Shape transformation data
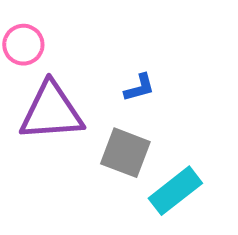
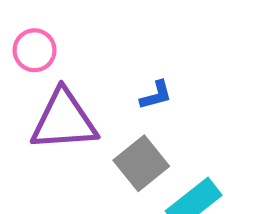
gray square: (125, 153) -> (141, 163), turned 30

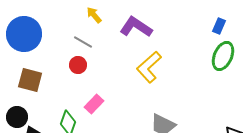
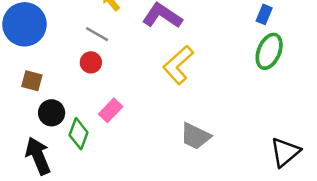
brown square: (30, 80) -> (32, 81), size x0.7
black circle: (17, 117) -> (52, 113), moved

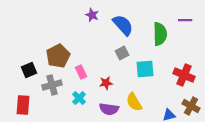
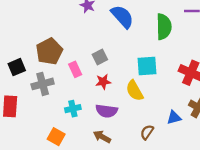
gray square: (122, 53) -> (100, 57), moved
cyan cross: (79, 98) -> (73, 109), moved, turned 32
yellow semicircle: (134, 102) -> (135, 91), moved

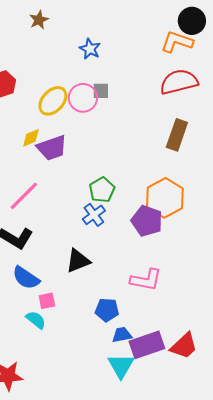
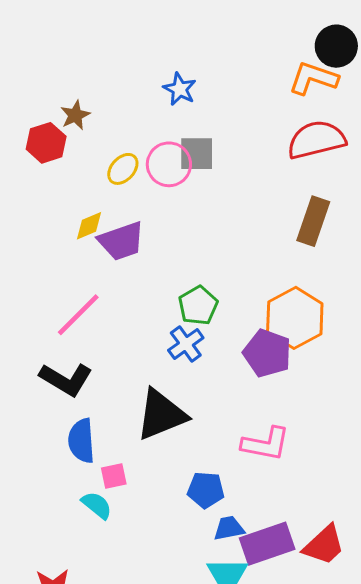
brown star: (39, 20) -> (75, 115), moved
gray square: (101, 91) -> (197, 154), size x1.4
yellow ellipse: (53, 101) -> (123, 169), size x0.7
black triangle: (78, 261) -> (161, 415), size x1.4
blue semicircle: (26, 278) -> (81, 441), turned 52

- _Task instructions_:
Reproduce exactly and only the lines from the one with "black circle: (17, 117) -> (52, 113), moved" through the final line of the records above, inclusive. Pictures must be left out.

- _Expected answer_:
black circle: (17, 117) -> (52, 113), moved

gray square: (122, 53) -> (100, 57), moved
cyan cross: (79, 98) -> (73, 109), moved, turned 32
yellow semicircle: (134, 102) -> (135, 91), moved

brown star: (39, 20) -> (75, 115), moved
gray square: (101, 91) -> (197, 154), size x1.4
yellow ellipse: (53, 101) -> (123, 169), size x0.7
black triangle: (78, 261) -> (161, 415), size x1.4
blue semicircle: (26, 278) -> (81, 441), turned 52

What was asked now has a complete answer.